• **Aim of the task**
The records that follow need to be printed exactly. Leave out each image.

(Data extracts Opens)

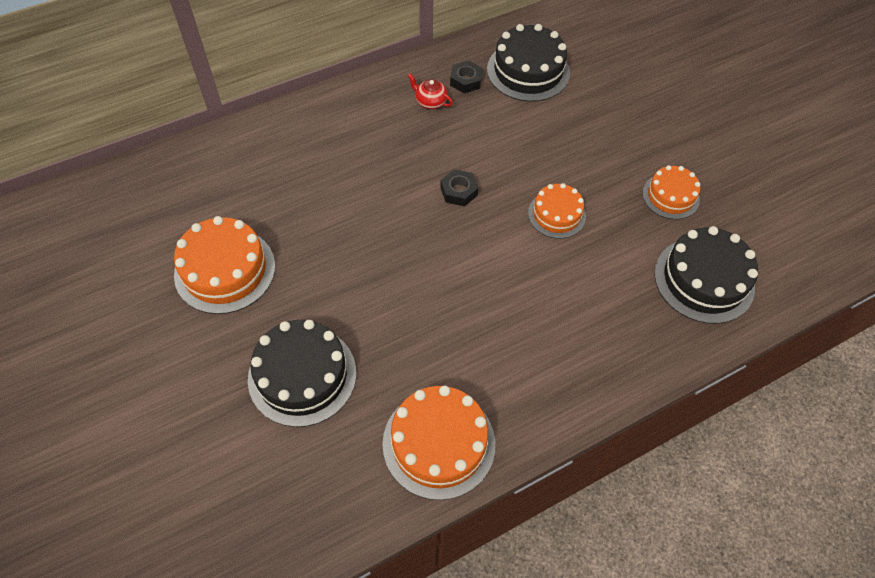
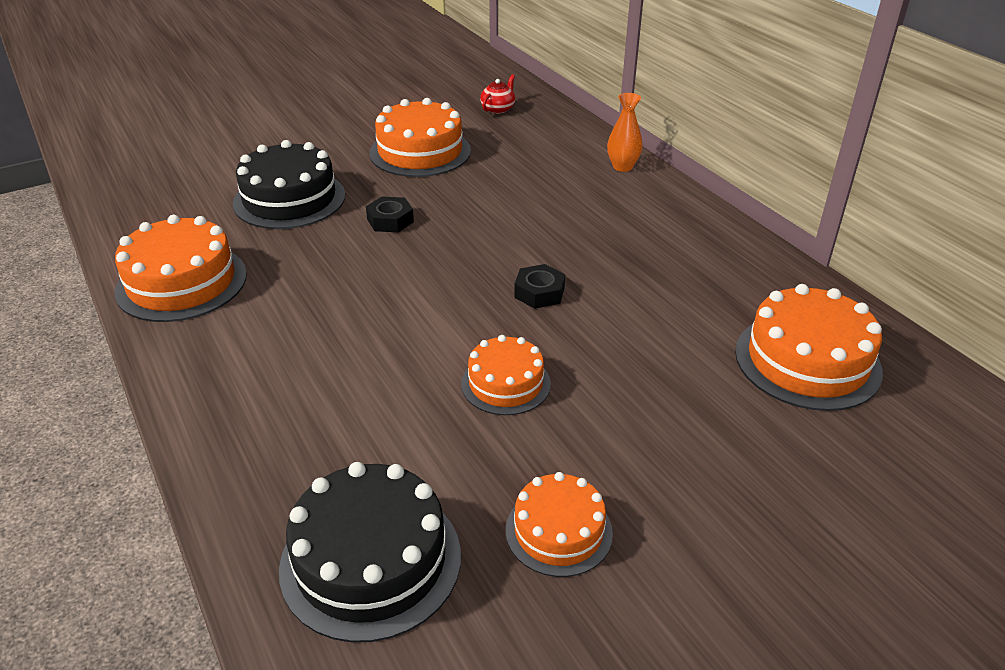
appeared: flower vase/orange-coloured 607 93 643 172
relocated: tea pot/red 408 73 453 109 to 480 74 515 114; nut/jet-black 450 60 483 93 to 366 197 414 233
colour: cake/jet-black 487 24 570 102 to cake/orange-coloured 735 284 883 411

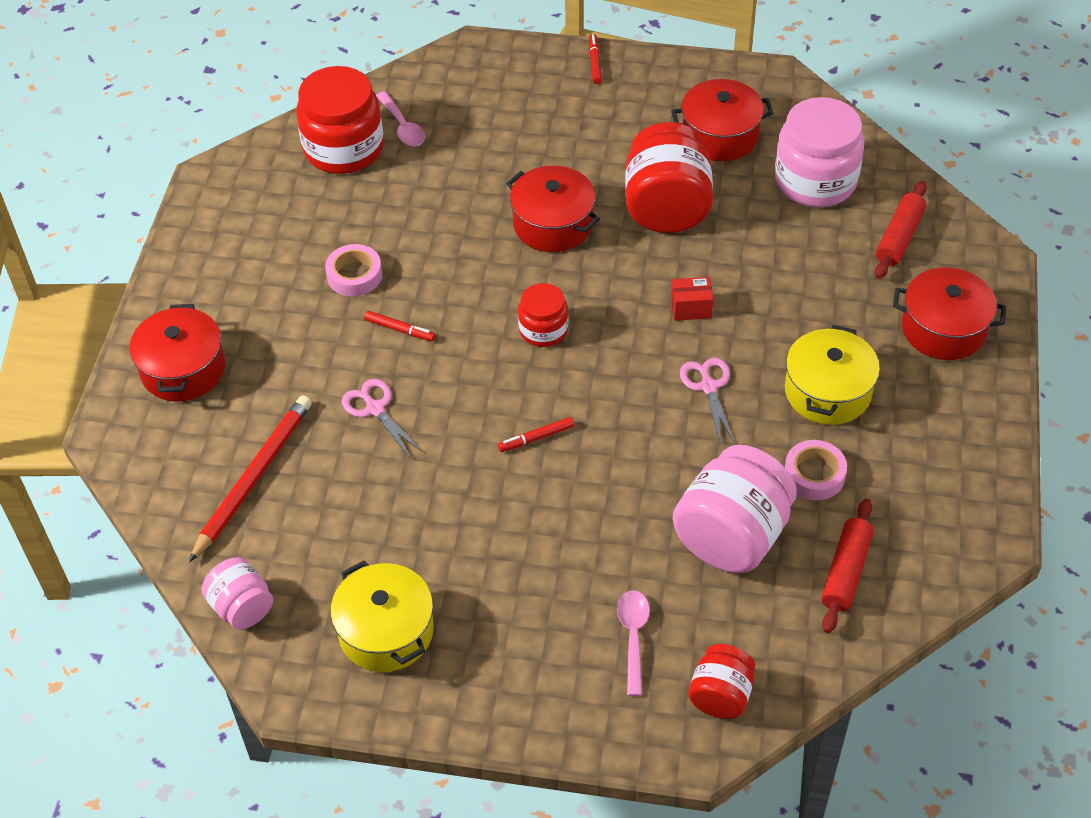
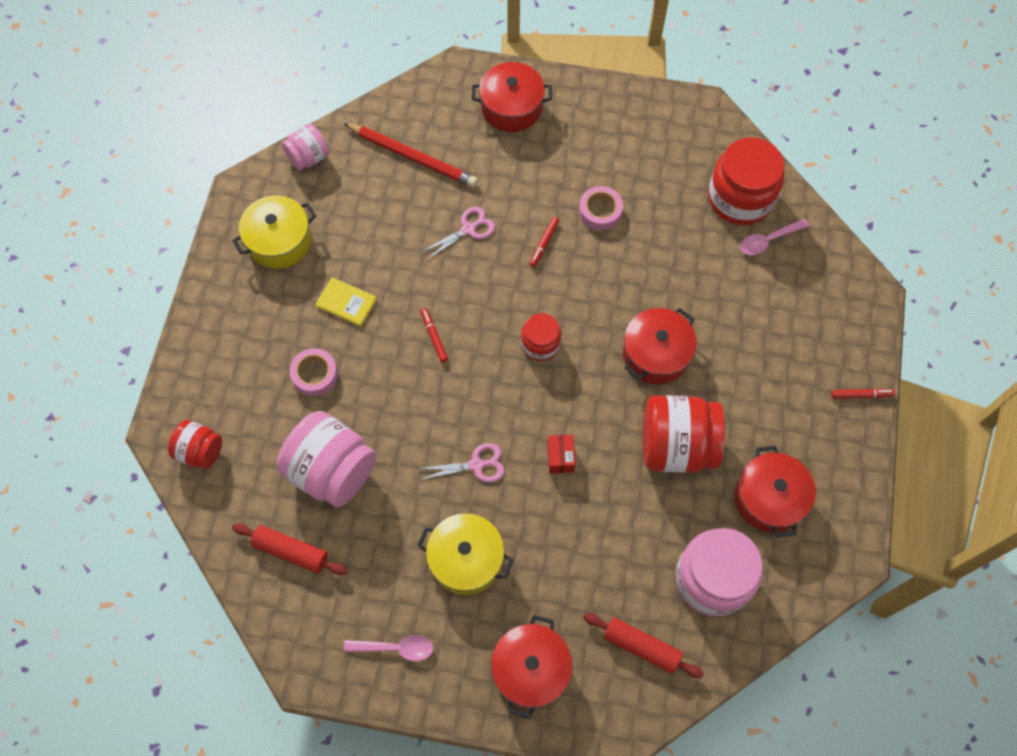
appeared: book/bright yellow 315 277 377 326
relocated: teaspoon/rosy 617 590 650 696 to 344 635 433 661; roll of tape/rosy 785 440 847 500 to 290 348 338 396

(Data extracts Closes)

• **Task output**
appeared: flower vase/orange-coloured 607 93 643 172
relocated: tea pot/red 408 73 453 109 to 480 74 515 114; nut/jet-black 450 60 483 93 to 366 197 414 233
colour: cake/jet-black 487 24 570 102 to cake/orange-coloured 735 284 883 411

appeared: book/bright yellow 315 277 377 326
relocated: teaspoon/rosy 617 590 650 696 to 344 635 433 661; roll of tape/rosy 785 440 847 500 to 290 348 338 396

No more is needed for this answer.